# Work required:
Exactly reproduce all the records, keeping pictures out of the copy.

# Source records:
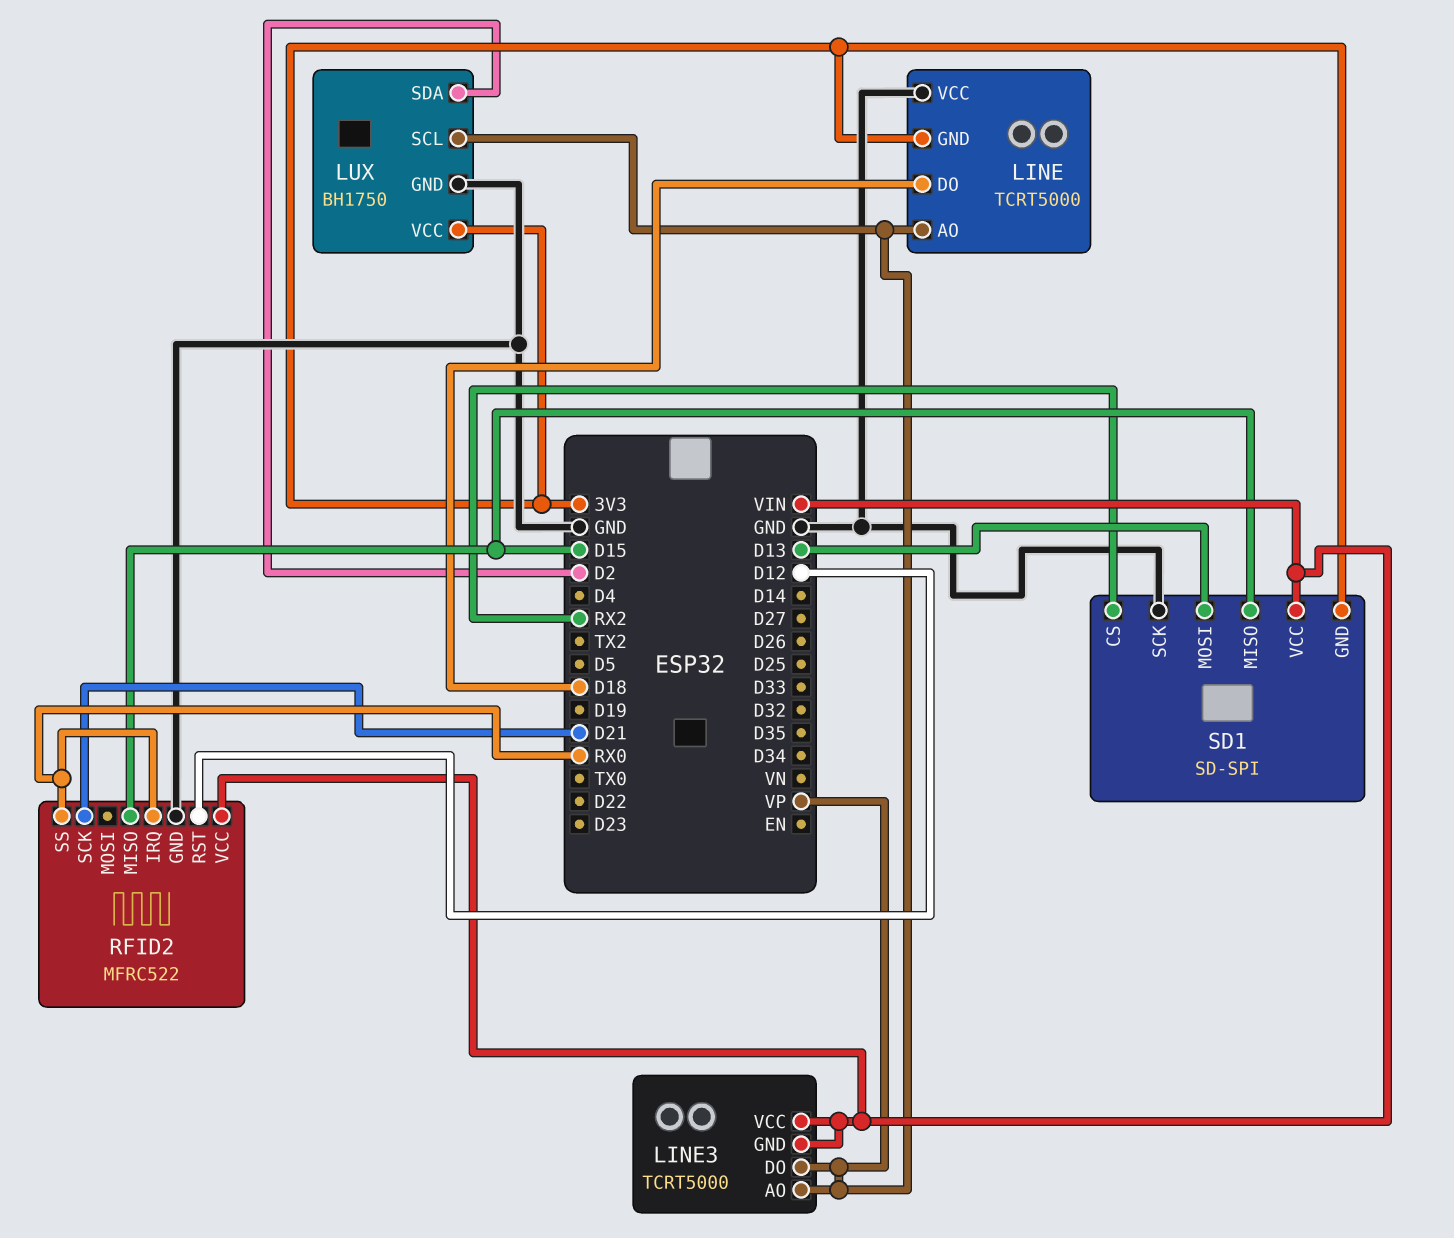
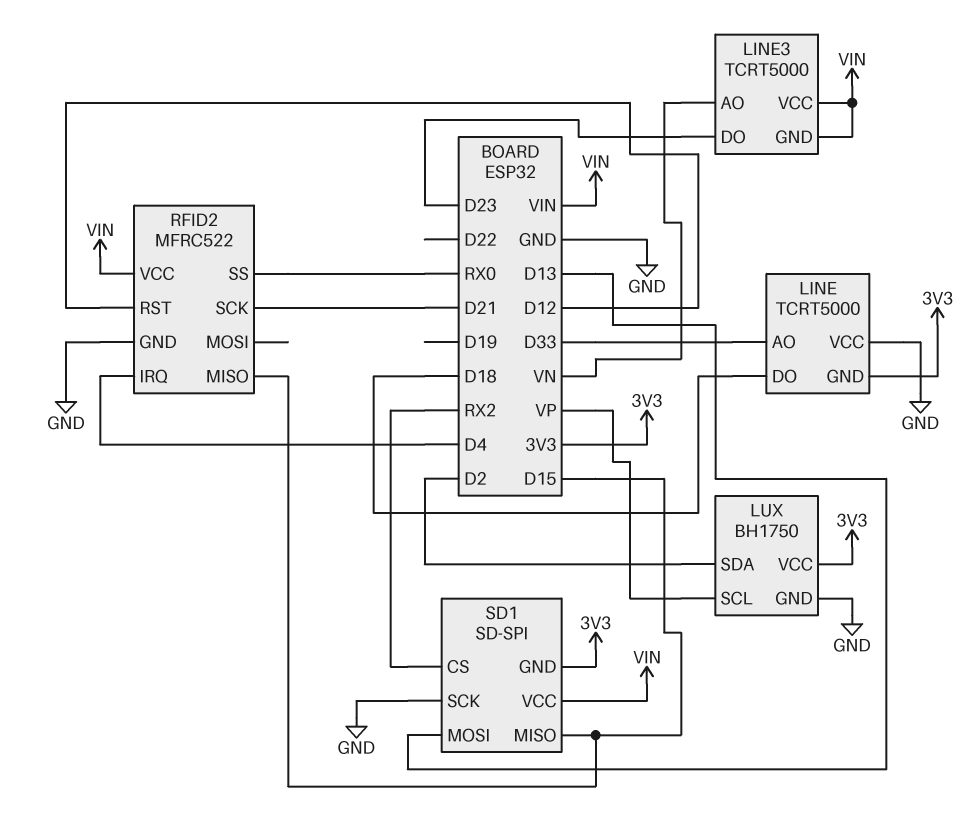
LINE pin AO: VP -> D33
LINE3 pin AO: VP -> VN
LINE3 pin DO: VP -> D23
RFID2 pin IRQ: RX0 -> D4

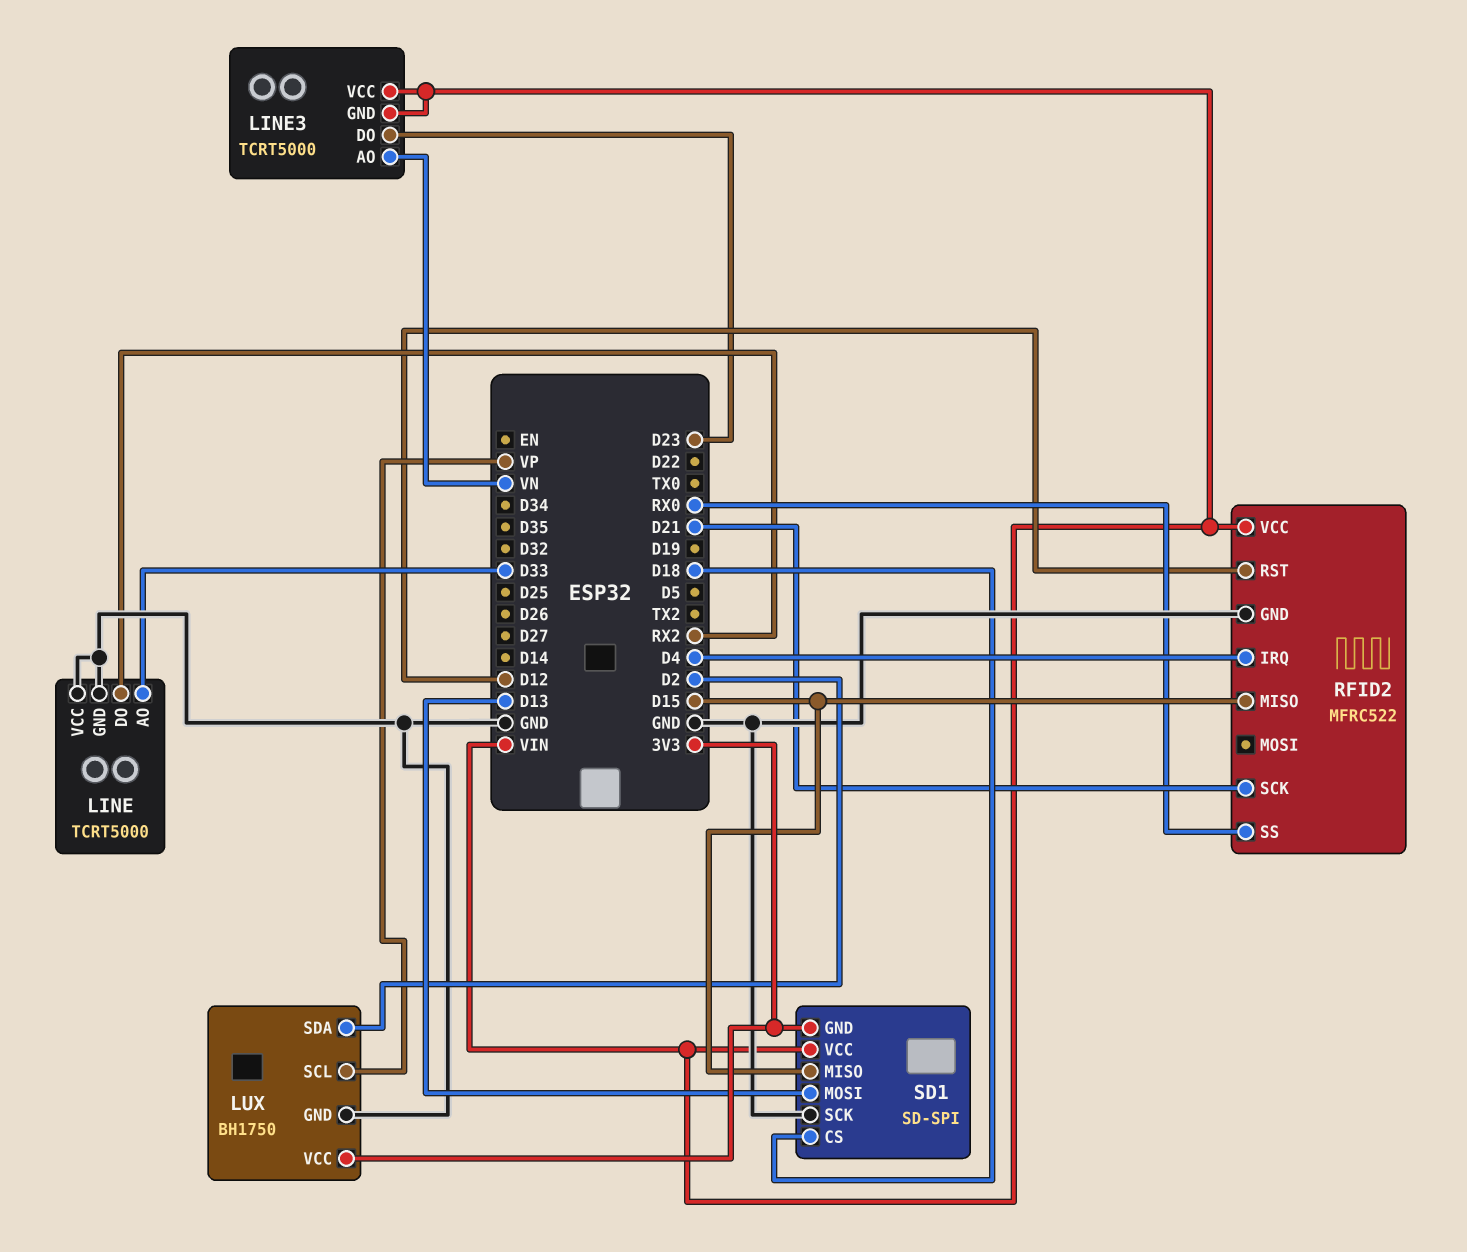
LINE pin DO: D18 -> RX2
LINE pin GND: 3V3 -> GND
SD1 pin CS: RX2 -> D18

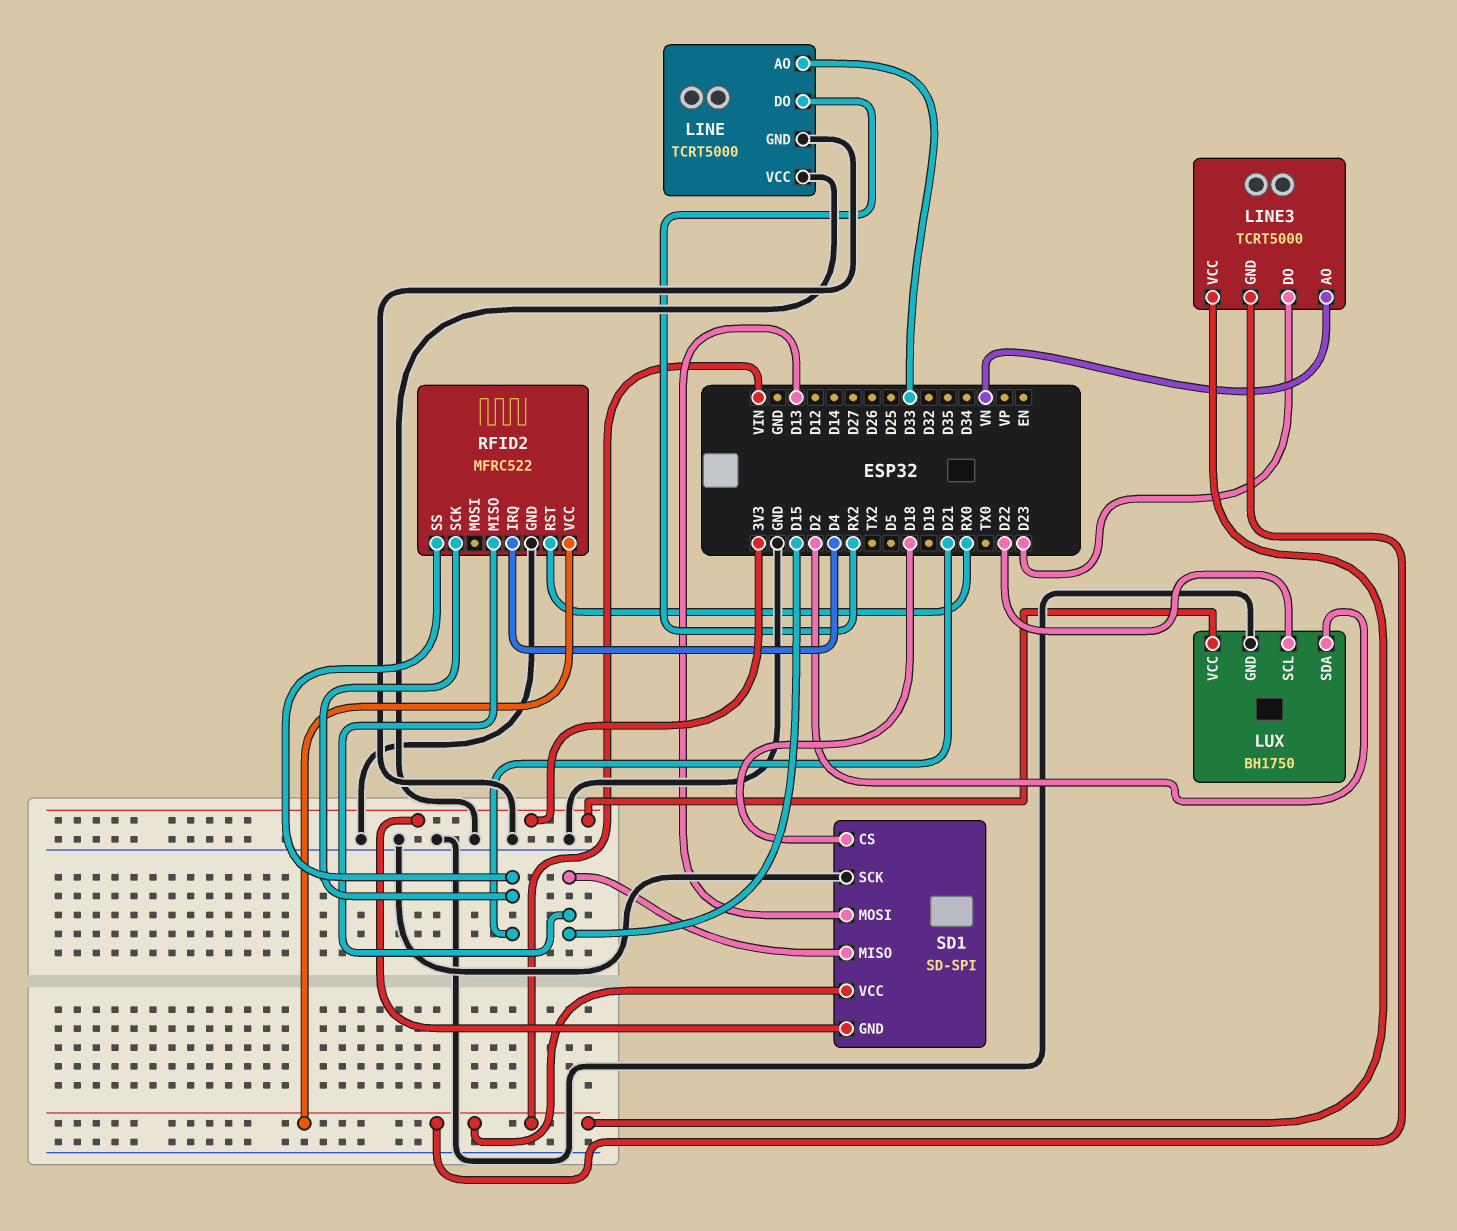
LUX pin SCL: VP -> D22
RFID2 pin RST: D12 -> RX0
RFID2 pin SS: RX0 -> D21

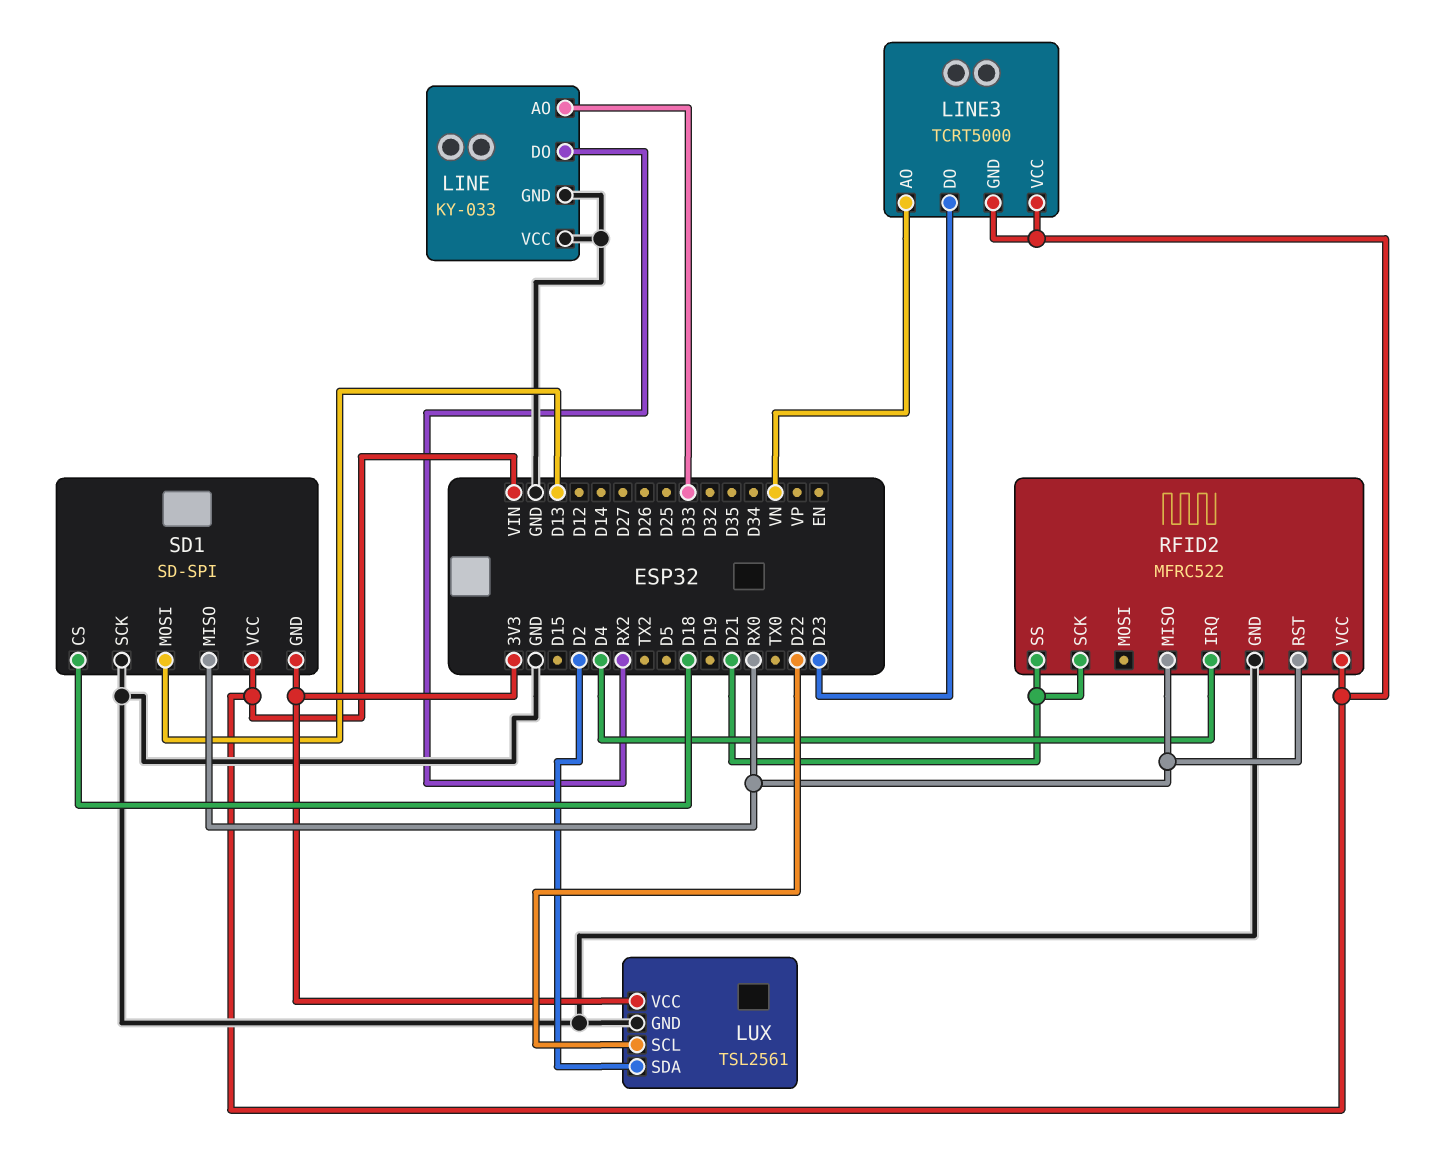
LINE: TCRT5000 -> KY-033
LUX: BH1750 -> TSL2561
RFID2 pin MISO: D15 -> RX0
SD1 pin MISO: D15 -> RX0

# Expected answer:
LINE pin AO: VP -> D33
LINE3 pin AO: VP -> VN
LINE3 pin DO: VP -> D23
RFID2 pin IRQ: RX0 -> D4

LINE pin DO: D18 -> RX2
LINE pin GND: 3V3 -> GND
SD1 pin CS: RX2 -> D18

LUX pin SCL: VP -> D22
RFID2 pin RST: D12 -> RX0
RFID2 pin SS: RX0 -> D21

LINE: TCRT5000 -> KY-033
LUX: BH1750 -> TSL2561
RFID2 pin MISO: D15 -> RX0
SD1 pin MISO: D15 -> RX0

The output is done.